--- Data supplied Enclosed Below ---
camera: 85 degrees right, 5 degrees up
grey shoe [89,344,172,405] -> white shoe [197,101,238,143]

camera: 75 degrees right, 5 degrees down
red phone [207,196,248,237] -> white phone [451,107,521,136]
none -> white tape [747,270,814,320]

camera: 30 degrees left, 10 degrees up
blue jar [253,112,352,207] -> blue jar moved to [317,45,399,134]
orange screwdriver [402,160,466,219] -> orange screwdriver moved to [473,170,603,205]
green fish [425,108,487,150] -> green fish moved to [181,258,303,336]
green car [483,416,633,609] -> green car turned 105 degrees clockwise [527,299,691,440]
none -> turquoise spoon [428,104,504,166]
--- End of Enclosed Data supplied ---
- _What you should do_:
Nothing in the records above may differ in your copy; retype them in full.

- _Exercise output_:
camera: 85 degrees right, 5 degrees up
grey shoe [89,344,172,405] -> white shoe [197,101,238,143]

camera: 75 degrees right, 5 degrees down
red phone [207,196,248,237] -> white phone [451,107,521,136]
none -> white tape [747,270,814,320]

camera: 30 degrees left, 10 degrees up
blue jar [253,112,352,207] -> blue jar moved to [317,45,399,134]
orange screwdriver [402,160,466,219] -> orange screwdriver moved to [473,170,603,205]
green fish [425,108,487,150] -> green fish moved to [181,258,303,336]
green car [483,416,633,609] -> green car turned 105 degrees clockwise [527,299,691,440]
none -> turquoise spoon [428,104,504,166]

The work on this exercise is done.